→ **Goal of the exercise**
All of the entries below should be printed exactly; the pictures are to be left out.

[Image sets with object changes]
= = =
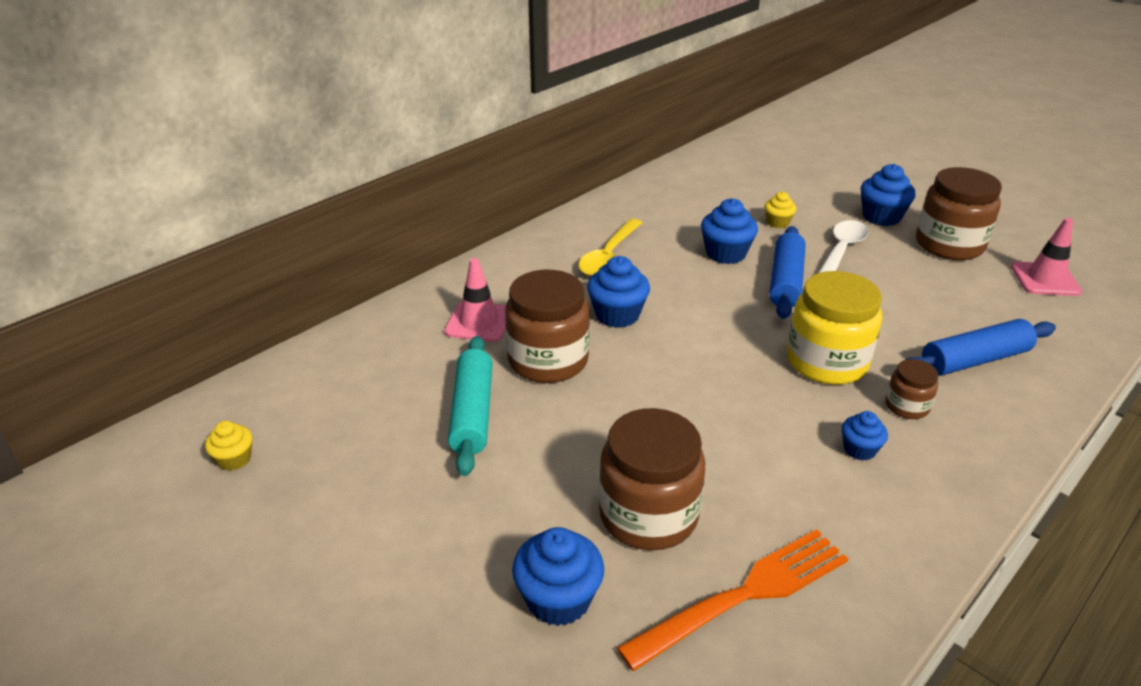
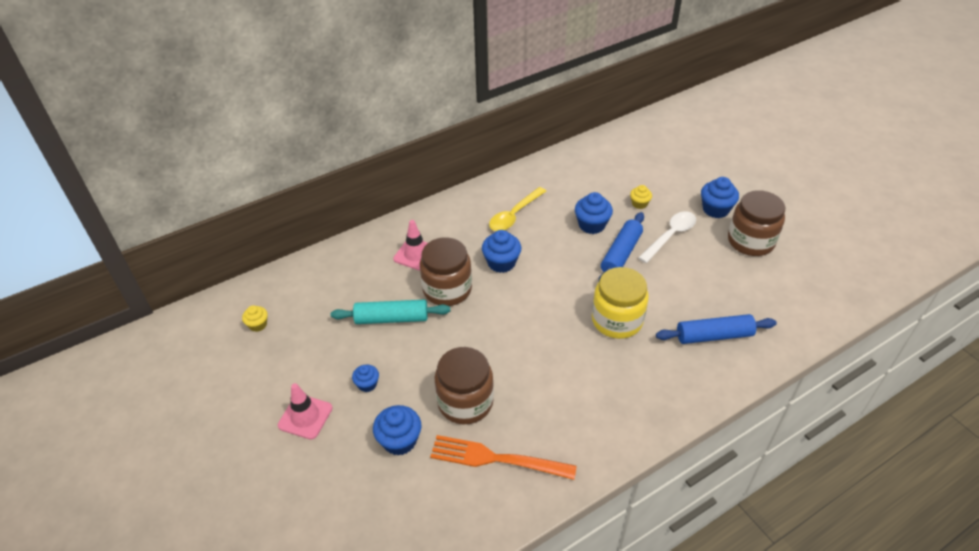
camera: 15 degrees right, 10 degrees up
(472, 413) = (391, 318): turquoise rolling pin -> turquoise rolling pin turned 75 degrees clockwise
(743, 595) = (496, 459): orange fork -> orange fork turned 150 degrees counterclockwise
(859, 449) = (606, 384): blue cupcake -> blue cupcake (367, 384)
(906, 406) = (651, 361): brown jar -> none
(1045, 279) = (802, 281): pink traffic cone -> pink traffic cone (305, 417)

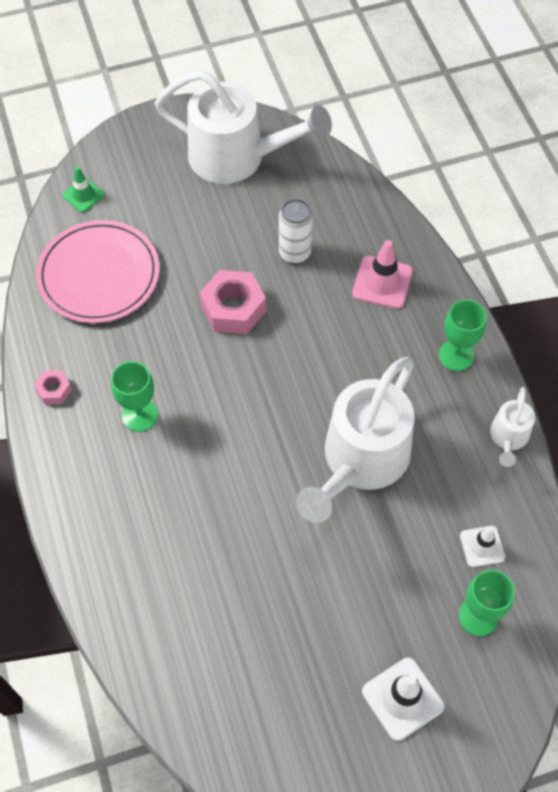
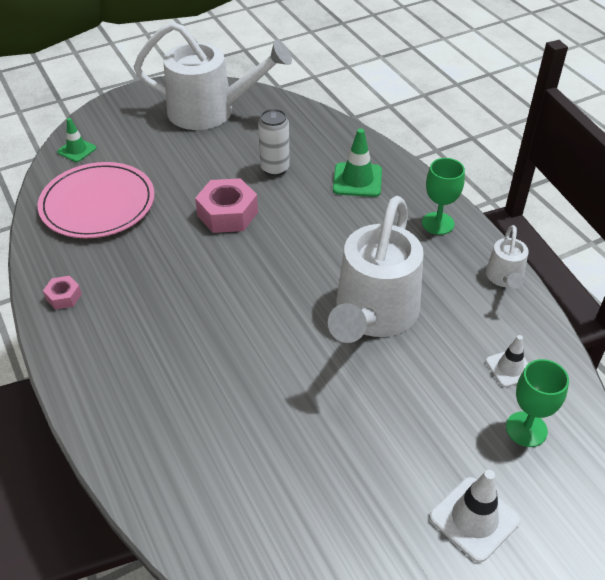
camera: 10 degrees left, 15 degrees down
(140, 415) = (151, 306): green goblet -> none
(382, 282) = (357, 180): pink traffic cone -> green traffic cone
= = =
→ **Result of the exercise**
camera: 15 degrees right, 10 degrees up
(472, 413) = (391, 318): turquoise rolling pin -> turquoise rolling pin turned 75 degrees clockwise
(743, 595) = (496, 459): orange fork -> orange fork turned 150 degrees counterclockwise
(859, 449) = (606, 384): blue cupcake -> blue cupcake (367, 384)
(906, 406) = (651, 361): brown jar -> none
(1045, 279) = (802, 281): pink traffic cone -> pink traffic cone (305, 417)

camera: 10 degrees left, 15 degrees down
(140, 415) = (151, 306): green goblet -> none
(382, 282) = (357, 180): pink traffic cone -> green traffic cone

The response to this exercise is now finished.